> Dataset entries

++++++

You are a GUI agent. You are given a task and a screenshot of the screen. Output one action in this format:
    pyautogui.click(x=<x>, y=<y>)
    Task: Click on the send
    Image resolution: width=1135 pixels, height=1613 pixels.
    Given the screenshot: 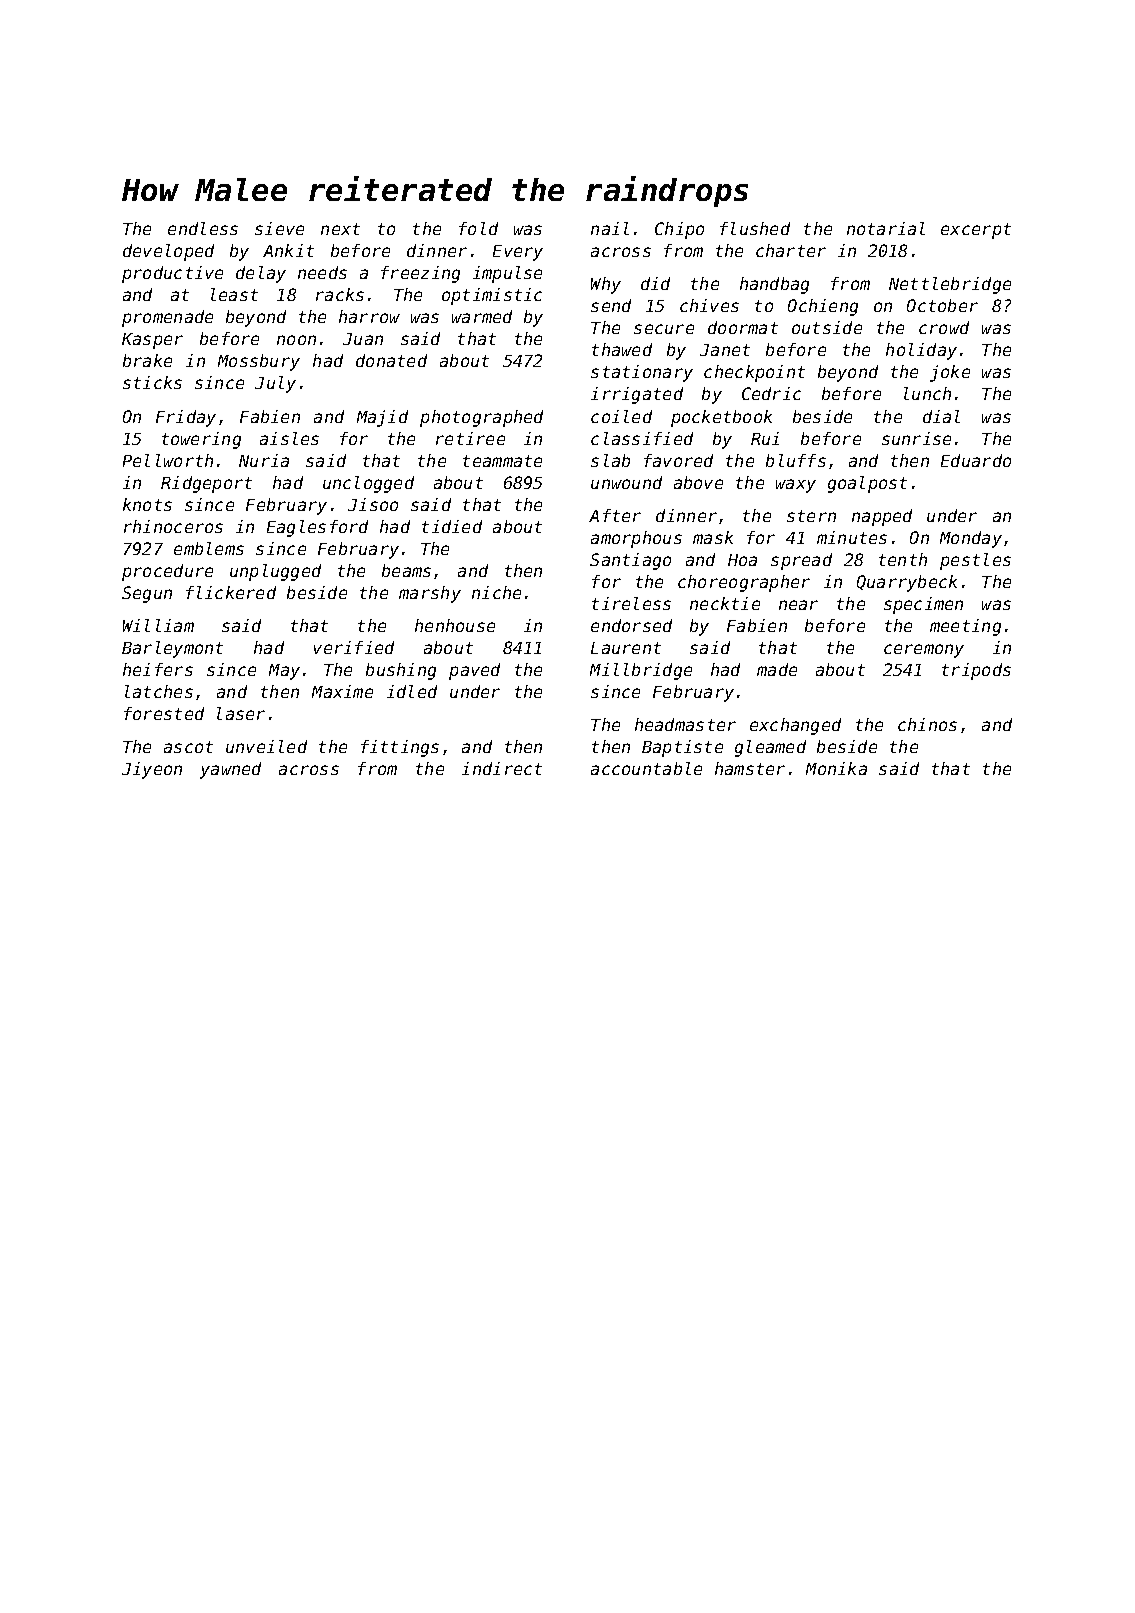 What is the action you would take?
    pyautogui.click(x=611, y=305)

++++++

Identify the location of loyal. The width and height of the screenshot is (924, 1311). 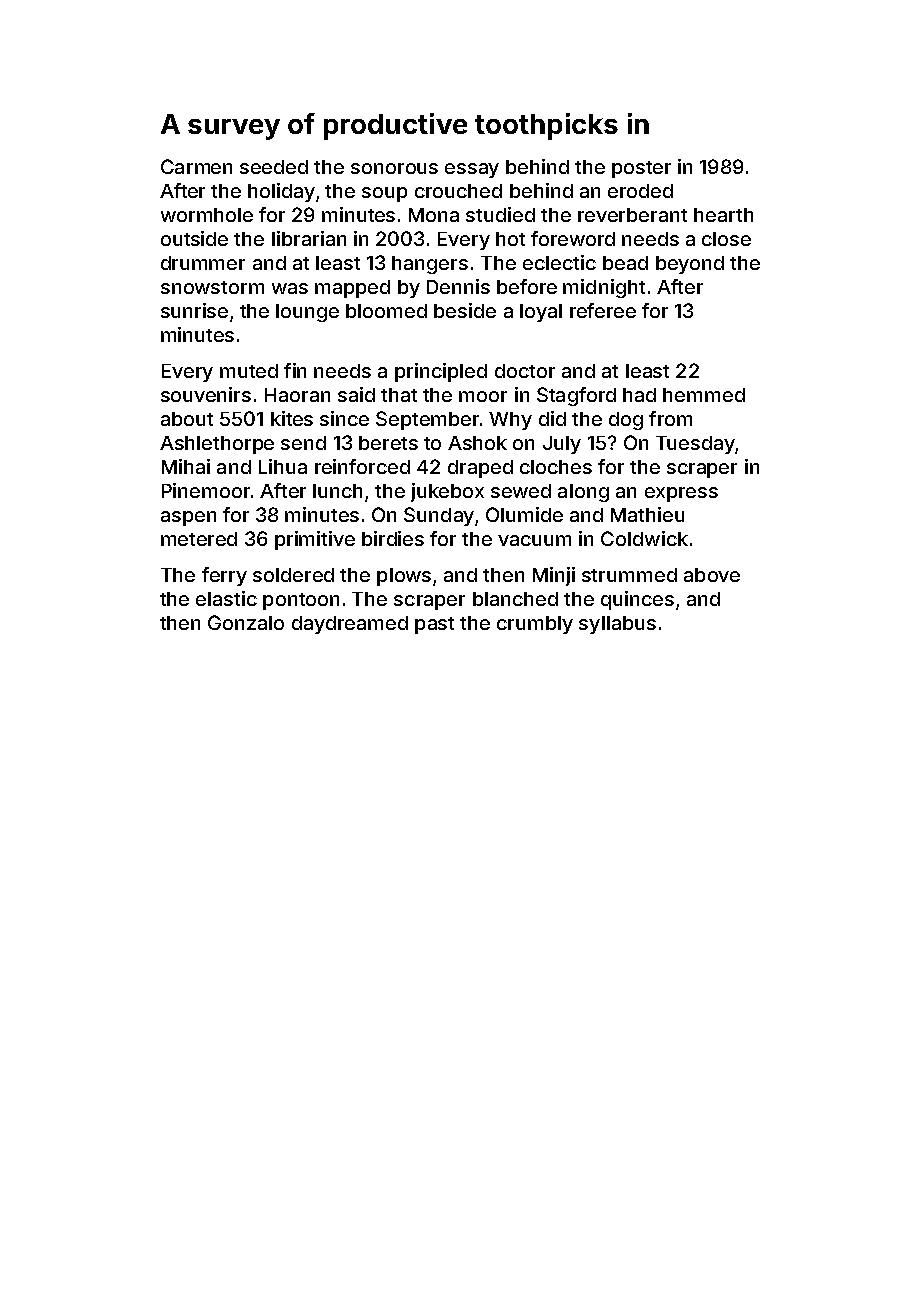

++++++

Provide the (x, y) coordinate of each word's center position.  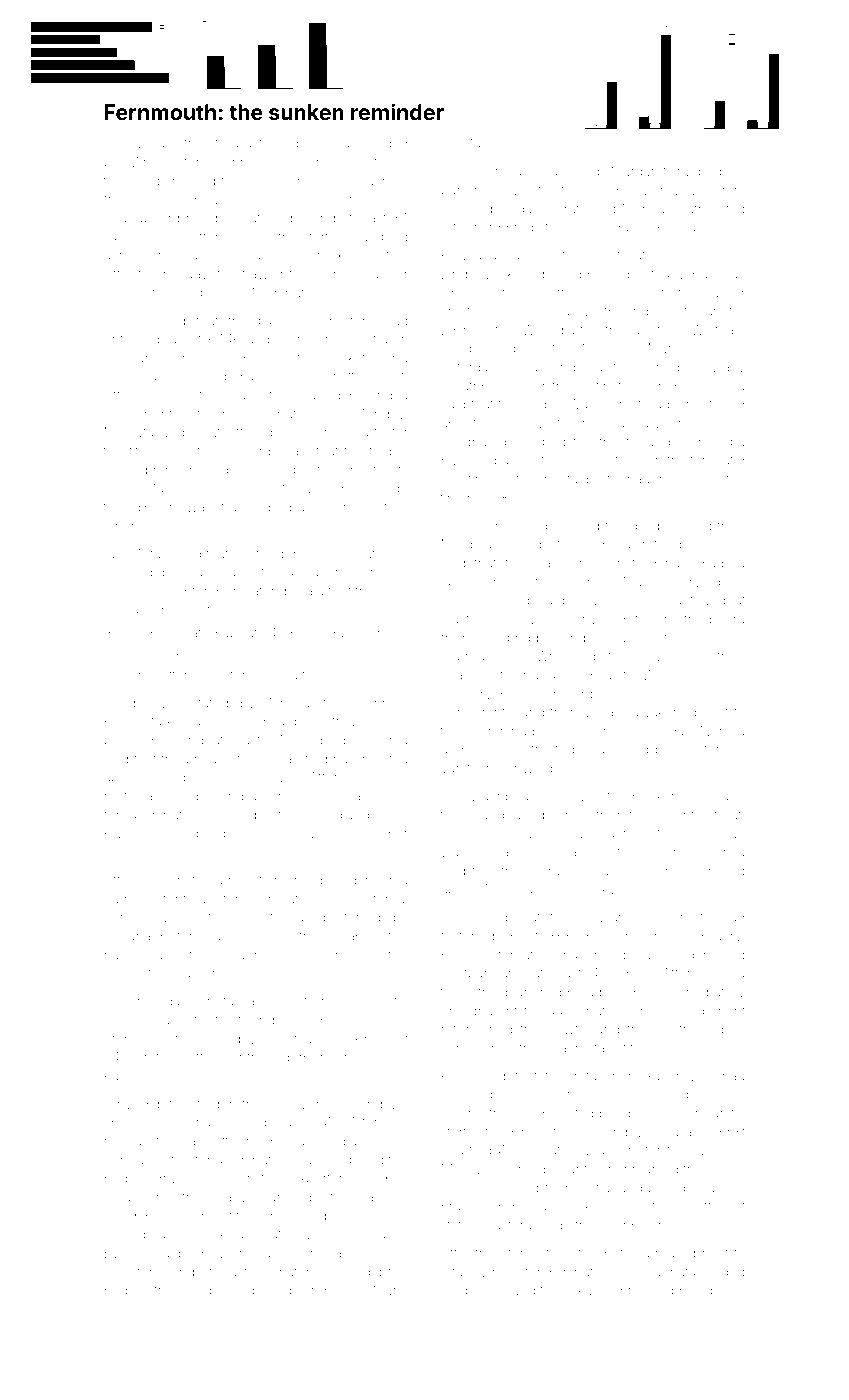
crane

++++++

> Your task
Write out the data that opens with the line containing "You are a GUI" and closes with the line containing "Image resolution: width=1135", both of those lines included.

> Solution to the problem
You are a GUI agent. You are given a task and a screenshot of the screen. Output one action in this format:
    pyautogui.click(x=<x>, y=<y>)
    Task: Click on the send
    Image resolution: width=1135 pixels, height=1613 pixels.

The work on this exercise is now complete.